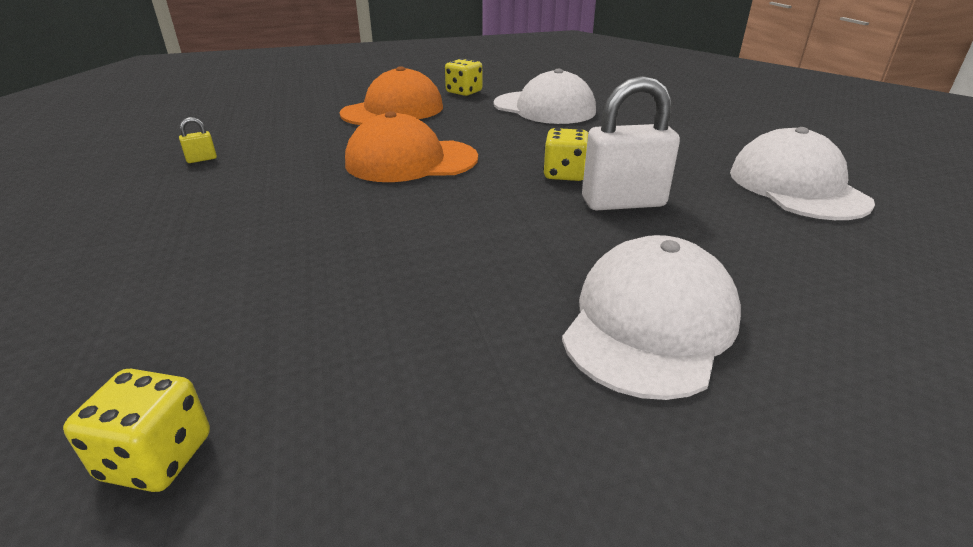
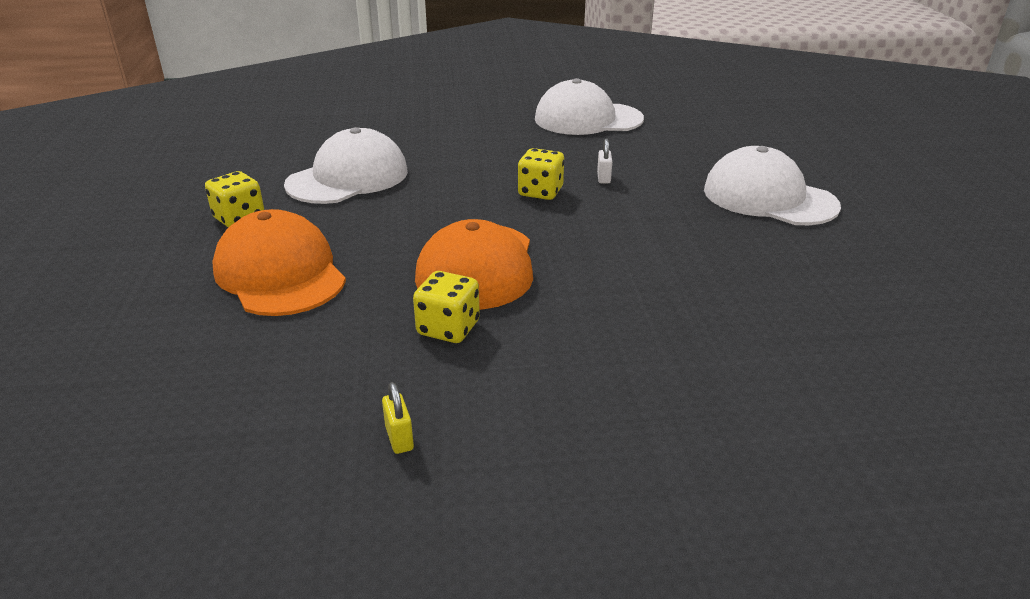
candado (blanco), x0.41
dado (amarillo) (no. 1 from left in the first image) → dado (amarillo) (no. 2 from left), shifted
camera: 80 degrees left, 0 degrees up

.....

Give back the listing exactly, without a single picture.

## EXPECTED OUTPUT:
candado (blanco), x0.41
dado (amarillo) (no. 1 from left in the first image) → dado (amarillo) (no. 2 from left), shifted
camera: 80 degrees left, 0 degrees up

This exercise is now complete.